▸ DIRECTIONS: Reproduce each record exactly. The pictures should be skipped.

━━ EXTRACTED RECORDS ━━

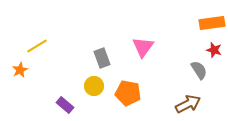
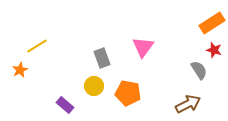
orange rectangle: rotated 25 degrees counterclockwise
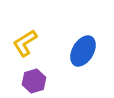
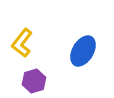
yellow L-shape: moved 3 px left; rotated 20 degrees counterclockwise
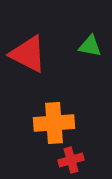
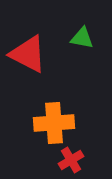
green triangle: moved 8 px left, 8 px up
red cross: rotated 15 degrees counterclockwise
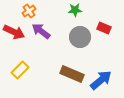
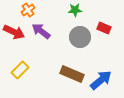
orange cross: moved 1 px left, 1 px up
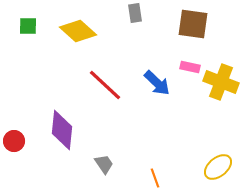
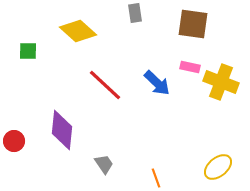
green square: moved 25 px down
orange line: moved 1 px right
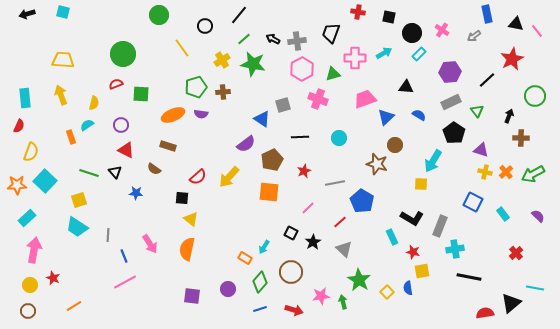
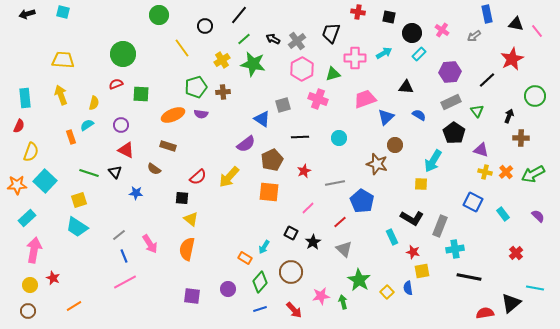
gray cross at (297, 41): rotated 30 degrees counterclockwise
gray line at (108, 235): moved 11 px right; rotated 48 degrees clockwise
red arrow at (294, 310): rotated 30 degrees clockwise
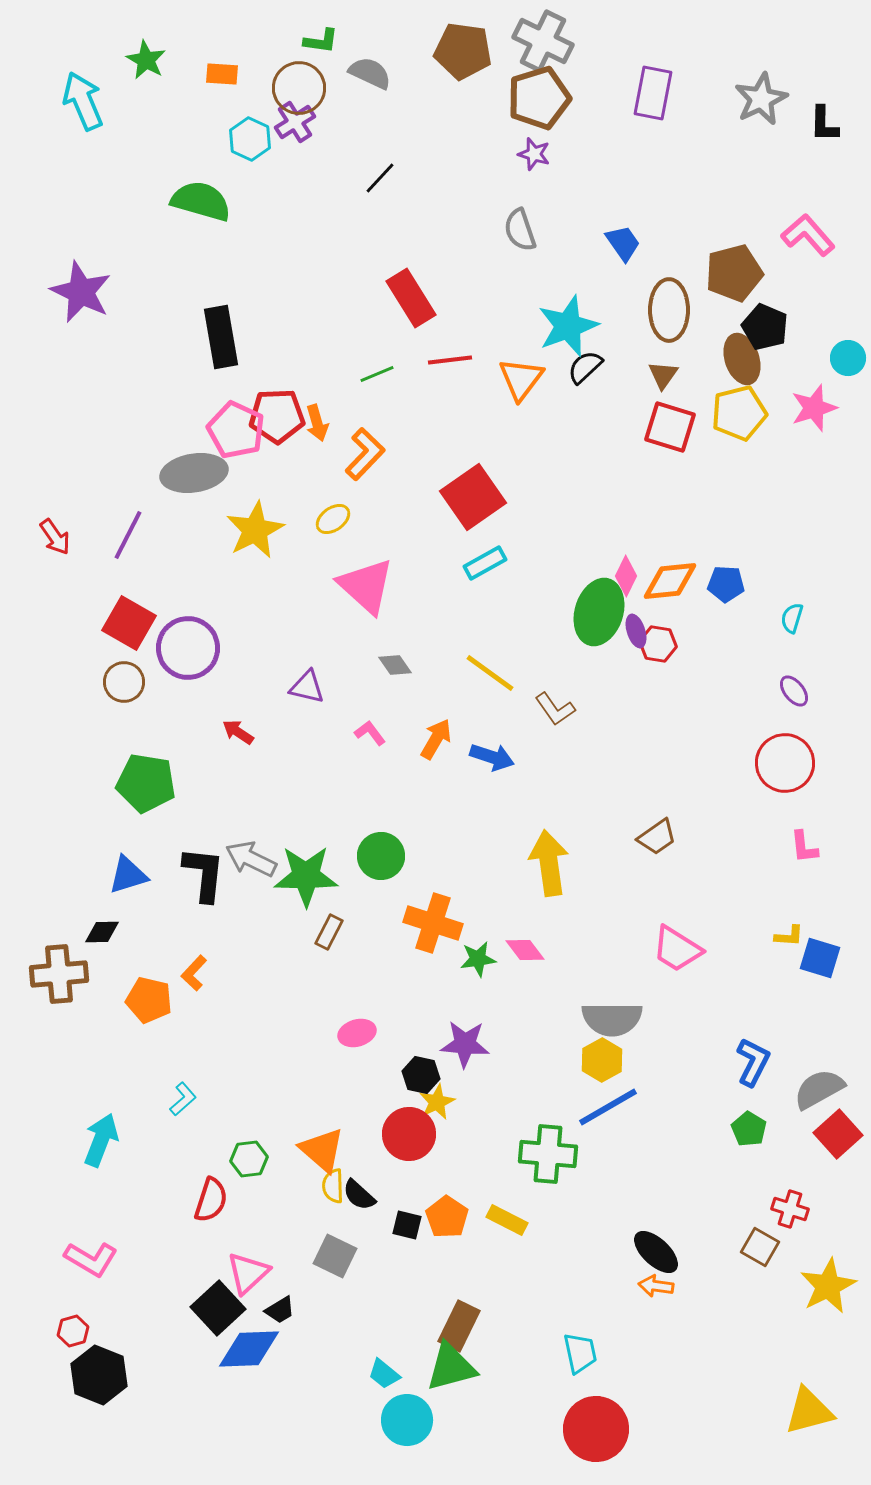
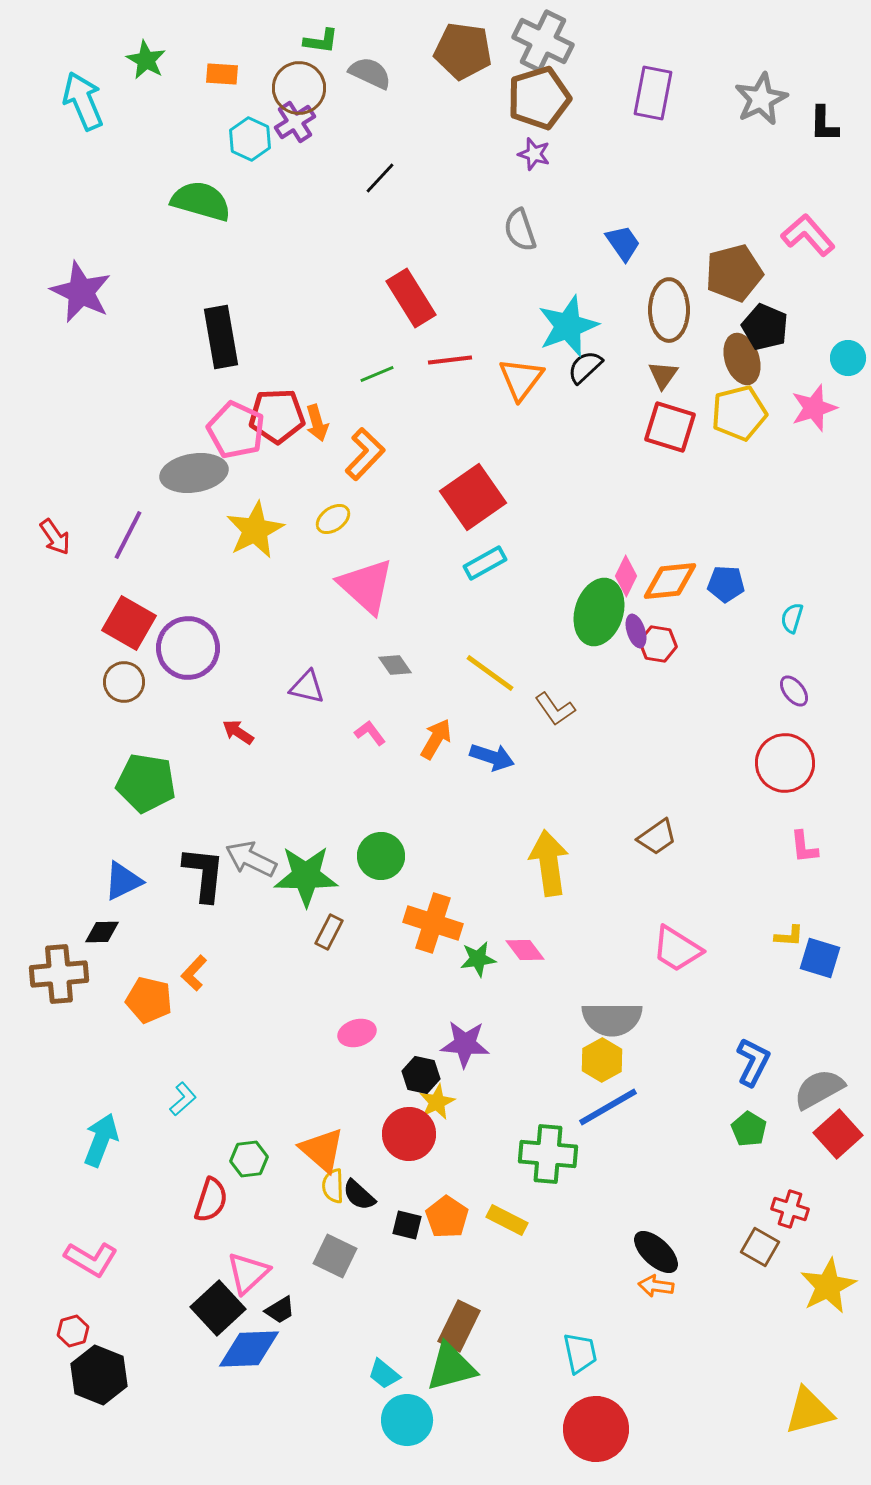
blue triangle at (128, 875): moved 5 px left, 6 px down; rotated 9 degrees counterclockwise
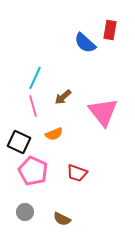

━━━

▸ TASK ANSWER:
orange rectangle: rotated 25 degrees counterclockwise
yellow L-shape: moved 3 px left; rotated 20 degrees counterclockwise
green triangle: moved 8 px left, 8 px up
red cross: rotated 15 degrees counterclockwise
orange cross: moved 1 px left, 1 px up
green square: moved 25 px down
orange line: moved 1 px right
gray cross at (297, 41): rotated 30 degrees counterclockwise
gray line at (108, 235): moved 11 px right; rotated 48 degrees clockwise
red arrow at (294, 310): rotated 30 degrees clockwise
blue triangle at (128, 875): moved 5 px left, 6 px down; rotated 9 degrees counterclockwise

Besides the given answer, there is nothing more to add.